BEGIN Dataset entries

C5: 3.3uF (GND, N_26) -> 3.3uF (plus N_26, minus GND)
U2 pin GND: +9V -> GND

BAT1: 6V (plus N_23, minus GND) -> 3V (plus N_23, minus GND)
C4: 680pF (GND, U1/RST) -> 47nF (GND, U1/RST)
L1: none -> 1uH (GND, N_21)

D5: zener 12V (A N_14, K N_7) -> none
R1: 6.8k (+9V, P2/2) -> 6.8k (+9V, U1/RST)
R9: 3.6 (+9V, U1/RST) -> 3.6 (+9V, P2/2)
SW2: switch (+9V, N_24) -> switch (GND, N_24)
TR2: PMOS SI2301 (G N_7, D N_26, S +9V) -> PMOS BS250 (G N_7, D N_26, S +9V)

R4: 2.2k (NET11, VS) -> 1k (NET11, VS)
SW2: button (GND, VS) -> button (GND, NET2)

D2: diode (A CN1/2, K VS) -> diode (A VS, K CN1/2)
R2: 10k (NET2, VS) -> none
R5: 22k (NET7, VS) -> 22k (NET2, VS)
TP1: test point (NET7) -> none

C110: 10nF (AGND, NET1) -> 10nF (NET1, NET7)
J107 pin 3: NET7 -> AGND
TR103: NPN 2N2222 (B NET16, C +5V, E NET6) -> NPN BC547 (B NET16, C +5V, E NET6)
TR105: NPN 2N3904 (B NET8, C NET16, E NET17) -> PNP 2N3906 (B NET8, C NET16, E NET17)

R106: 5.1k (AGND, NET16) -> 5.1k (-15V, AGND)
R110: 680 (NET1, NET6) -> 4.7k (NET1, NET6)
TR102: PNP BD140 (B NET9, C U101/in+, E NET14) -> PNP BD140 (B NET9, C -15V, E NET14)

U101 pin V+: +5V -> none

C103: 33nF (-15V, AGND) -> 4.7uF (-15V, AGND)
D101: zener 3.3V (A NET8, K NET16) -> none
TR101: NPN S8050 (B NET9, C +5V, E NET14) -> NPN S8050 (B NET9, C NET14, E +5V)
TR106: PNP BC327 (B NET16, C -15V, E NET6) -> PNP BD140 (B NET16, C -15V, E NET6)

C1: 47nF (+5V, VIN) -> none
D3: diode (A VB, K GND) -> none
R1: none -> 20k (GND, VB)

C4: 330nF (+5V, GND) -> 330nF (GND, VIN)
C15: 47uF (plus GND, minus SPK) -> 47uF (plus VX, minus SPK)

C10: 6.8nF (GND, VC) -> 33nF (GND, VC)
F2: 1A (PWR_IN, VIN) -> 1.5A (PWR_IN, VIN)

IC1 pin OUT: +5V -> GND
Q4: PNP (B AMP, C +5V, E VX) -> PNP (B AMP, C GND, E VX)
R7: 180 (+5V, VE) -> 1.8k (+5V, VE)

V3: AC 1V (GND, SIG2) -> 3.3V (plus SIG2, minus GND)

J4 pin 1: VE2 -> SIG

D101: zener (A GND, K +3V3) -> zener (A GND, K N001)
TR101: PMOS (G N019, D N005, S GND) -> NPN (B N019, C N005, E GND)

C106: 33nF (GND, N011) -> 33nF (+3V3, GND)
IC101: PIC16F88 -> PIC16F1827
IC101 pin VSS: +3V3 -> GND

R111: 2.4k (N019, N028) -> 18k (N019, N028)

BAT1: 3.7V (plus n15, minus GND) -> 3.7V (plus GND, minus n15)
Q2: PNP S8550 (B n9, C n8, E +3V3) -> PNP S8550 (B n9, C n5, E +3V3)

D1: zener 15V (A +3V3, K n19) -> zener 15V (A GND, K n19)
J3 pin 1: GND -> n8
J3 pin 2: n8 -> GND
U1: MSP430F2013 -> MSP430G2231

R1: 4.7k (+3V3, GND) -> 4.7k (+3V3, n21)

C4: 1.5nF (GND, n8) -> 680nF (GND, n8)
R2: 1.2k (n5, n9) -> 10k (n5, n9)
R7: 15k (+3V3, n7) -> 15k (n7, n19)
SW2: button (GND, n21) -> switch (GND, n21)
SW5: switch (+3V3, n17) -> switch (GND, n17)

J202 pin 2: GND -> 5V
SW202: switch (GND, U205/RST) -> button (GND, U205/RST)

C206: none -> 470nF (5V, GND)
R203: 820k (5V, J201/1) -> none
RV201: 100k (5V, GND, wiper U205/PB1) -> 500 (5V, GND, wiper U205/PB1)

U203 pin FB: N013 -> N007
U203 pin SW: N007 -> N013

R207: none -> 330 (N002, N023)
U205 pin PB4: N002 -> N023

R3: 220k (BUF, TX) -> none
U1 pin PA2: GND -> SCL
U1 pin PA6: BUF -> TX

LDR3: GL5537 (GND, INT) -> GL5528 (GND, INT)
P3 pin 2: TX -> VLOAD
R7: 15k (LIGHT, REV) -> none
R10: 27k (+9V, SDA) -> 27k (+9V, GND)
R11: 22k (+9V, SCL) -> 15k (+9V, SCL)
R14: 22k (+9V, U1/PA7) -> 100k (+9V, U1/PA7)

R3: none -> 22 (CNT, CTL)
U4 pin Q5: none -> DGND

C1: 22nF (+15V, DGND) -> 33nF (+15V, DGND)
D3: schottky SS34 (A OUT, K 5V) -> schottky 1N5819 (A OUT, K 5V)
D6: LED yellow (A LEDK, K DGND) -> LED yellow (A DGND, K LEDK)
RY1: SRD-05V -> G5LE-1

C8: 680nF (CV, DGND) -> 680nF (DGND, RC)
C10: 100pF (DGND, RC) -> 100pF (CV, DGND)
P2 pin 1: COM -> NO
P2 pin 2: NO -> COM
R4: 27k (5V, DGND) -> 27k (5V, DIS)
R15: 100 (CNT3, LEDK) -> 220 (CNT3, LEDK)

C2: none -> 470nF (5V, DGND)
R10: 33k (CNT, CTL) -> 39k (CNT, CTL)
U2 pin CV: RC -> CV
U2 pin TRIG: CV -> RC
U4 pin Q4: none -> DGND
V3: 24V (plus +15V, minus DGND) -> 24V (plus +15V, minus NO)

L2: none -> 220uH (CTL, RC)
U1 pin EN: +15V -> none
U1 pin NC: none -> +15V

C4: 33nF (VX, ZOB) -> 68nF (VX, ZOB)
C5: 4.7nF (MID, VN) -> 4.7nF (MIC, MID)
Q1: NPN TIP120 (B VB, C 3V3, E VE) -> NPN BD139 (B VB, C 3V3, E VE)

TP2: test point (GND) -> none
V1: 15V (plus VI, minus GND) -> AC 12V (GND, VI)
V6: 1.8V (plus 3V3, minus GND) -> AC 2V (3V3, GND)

END Dataset entries

__Exercise__: Repeat the entries verbatim through the line with "SW2: switch (+9V, N_24) -> switch (GND, N_24)".

__Response area__:
C5: 3.3uF (GND, N_26) -> 3.3uF (plus N_26, minus GND)
U2 pin GND: +9V -> GND

BAT1: 6V (plus N_23, minus GND) -> 3V (plus N_23, minus GND)
C4: 680pF (GND, U1/RST) -> 47nF (GND, U1/RST)
L1: none -> 1uH (GND, N_21)

D5: zener 12V (A N_14, K N_7) -> none
R1: 6.8k (+9V, P2/2) -> 6.8k (+9V, U1/RST)
R9: 3.6 (+9V, U1/RST) -> 3.6 (+9V, P2/2)
SW2: switch (+9V, N_24) -> switch (GND, N_24)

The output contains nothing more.